[About this exercise] Pick every line out of the entries below that has the string "none", and copy it.

[Provided entries]
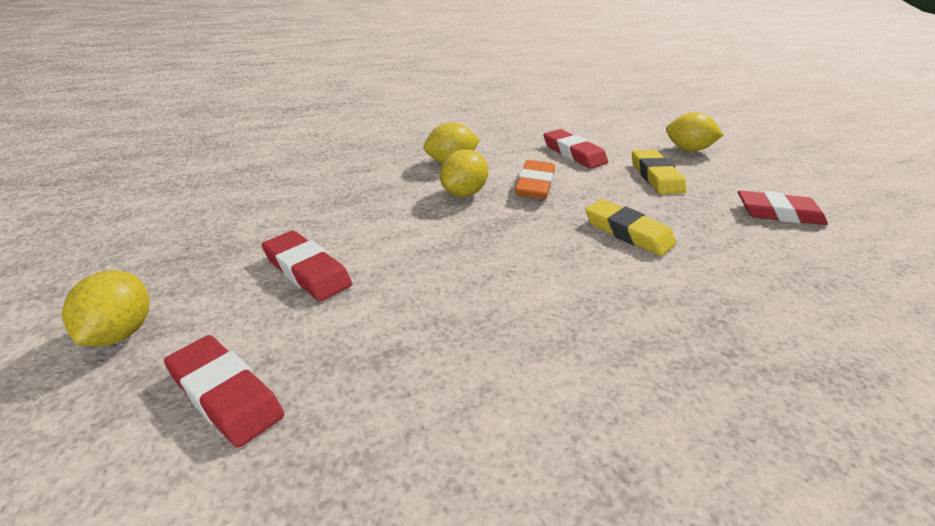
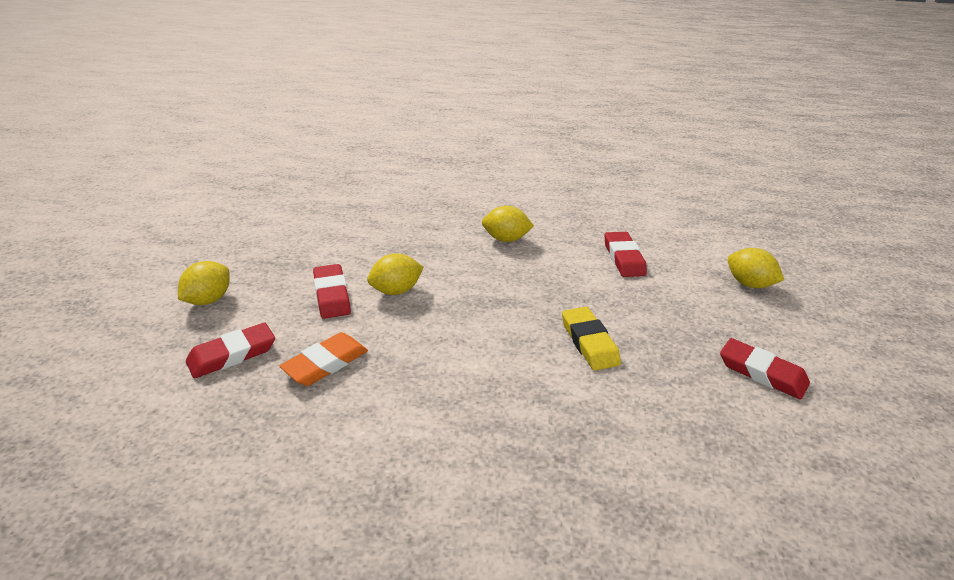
camera: 30 degrees right, 0 degrees up
(225, 395) = (232, 354): red eraser -> red eraser turned 75 degrees clockwise
(463, 193) = (489, 268): yellow lemon -> yellow lemon (396, 290)
(535, 185) = (555, 278): orange eraser -> orange eraser (326, 363)
(656, 176) = (678, 301): yellow eraser -> none

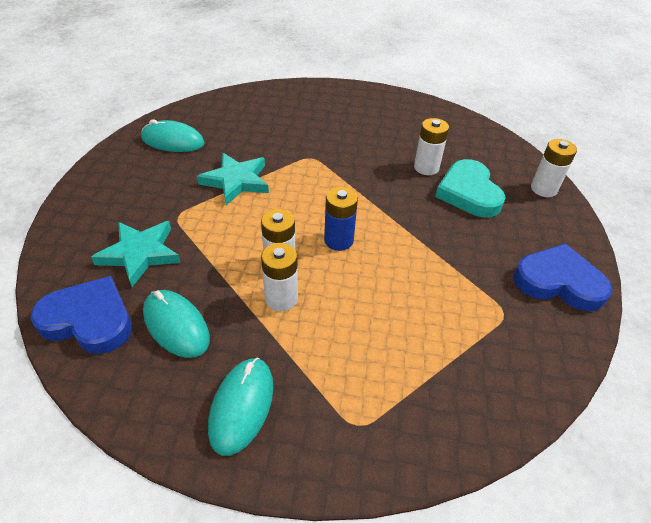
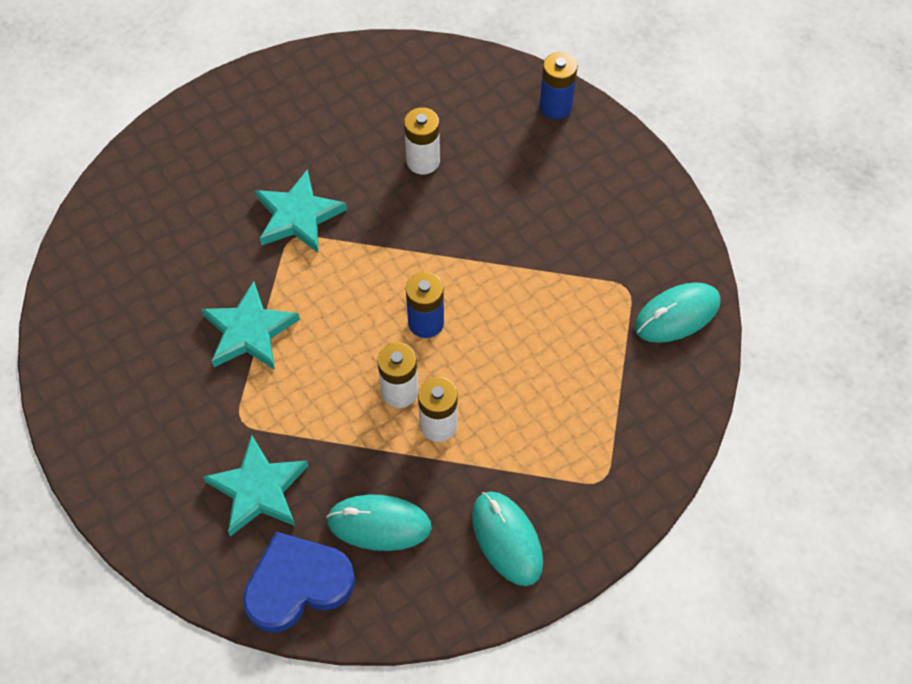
camera: 40 degrees left, 15 degrees up
(173, 141) = (111, 333): turquoise mouse -> turquoise mouse (677, 315)
(325, 151) = (298, 216): none -> turquoise star
(469, 193) = (492, 166): turquoise heart -> none
(543, 189) = (555, 106): white battery -> blue battery
(558, 282) = (645, 218): blue heart -> none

[Exercise solution]
(656, 176) = (678, 301): yellow eraser -> none
(325, 151) = (298, 216): none -> turquoise star
(469, 193) = (492, 166): turquoise heart -> none
(558, 282) = (645, 218): blue heart -> none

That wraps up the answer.